__Study material__.

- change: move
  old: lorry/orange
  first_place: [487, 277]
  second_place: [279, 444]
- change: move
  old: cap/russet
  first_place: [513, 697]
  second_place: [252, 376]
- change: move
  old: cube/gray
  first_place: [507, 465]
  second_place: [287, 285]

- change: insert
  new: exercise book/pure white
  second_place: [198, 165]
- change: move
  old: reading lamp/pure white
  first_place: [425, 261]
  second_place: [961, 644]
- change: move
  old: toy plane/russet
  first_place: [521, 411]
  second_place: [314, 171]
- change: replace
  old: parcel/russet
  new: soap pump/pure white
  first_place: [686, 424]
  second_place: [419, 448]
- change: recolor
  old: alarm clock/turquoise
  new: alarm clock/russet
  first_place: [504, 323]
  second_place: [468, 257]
--
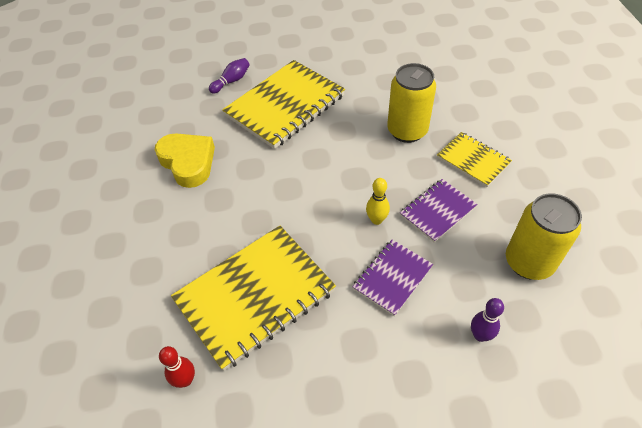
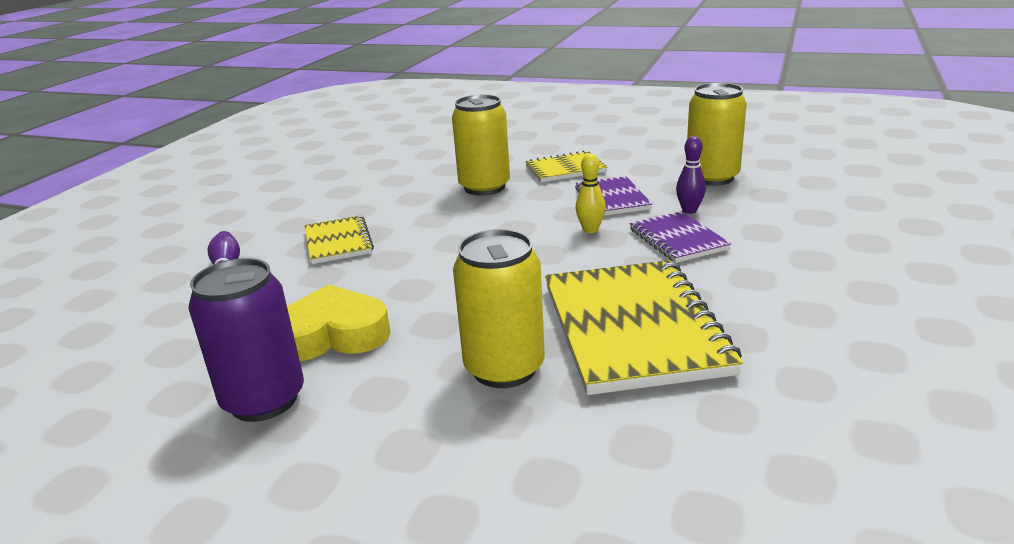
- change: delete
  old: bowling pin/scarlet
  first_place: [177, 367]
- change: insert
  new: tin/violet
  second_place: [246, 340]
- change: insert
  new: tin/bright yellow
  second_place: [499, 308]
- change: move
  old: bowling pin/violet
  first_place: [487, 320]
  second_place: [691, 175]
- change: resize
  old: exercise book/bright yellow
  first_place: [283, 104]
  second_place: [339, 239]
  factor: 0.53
---
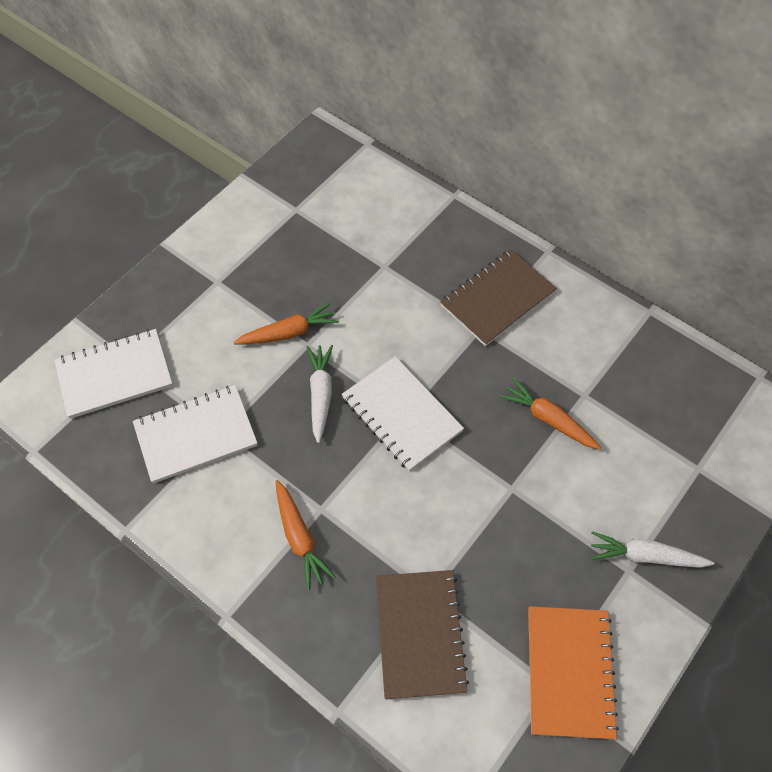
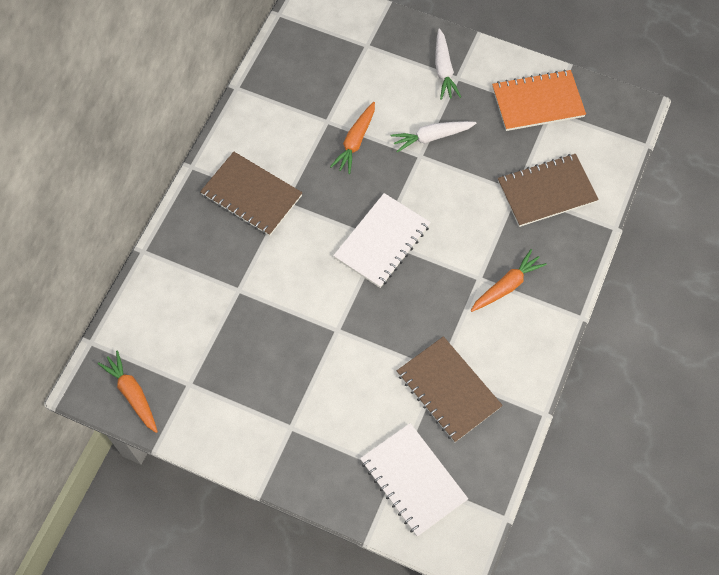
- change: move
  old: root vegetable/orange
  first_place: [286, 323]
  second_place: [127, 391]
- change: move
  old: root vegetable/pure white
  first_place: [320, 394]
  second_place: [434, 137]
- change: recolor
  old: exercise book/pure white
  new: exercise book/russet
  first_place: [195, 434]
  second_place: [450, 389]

__Required work__. What do the lines above say from the one containing "first_place: [513, 697]" down to the one containing "first_place: [507, 465]"? Return them exactly, both end lines included, and only them.

__Exercise solution__.
  first_place: [513, 697]
  second_place: [252, 376]
- change: move
  old: cube/gray
  first_place: [507, 465]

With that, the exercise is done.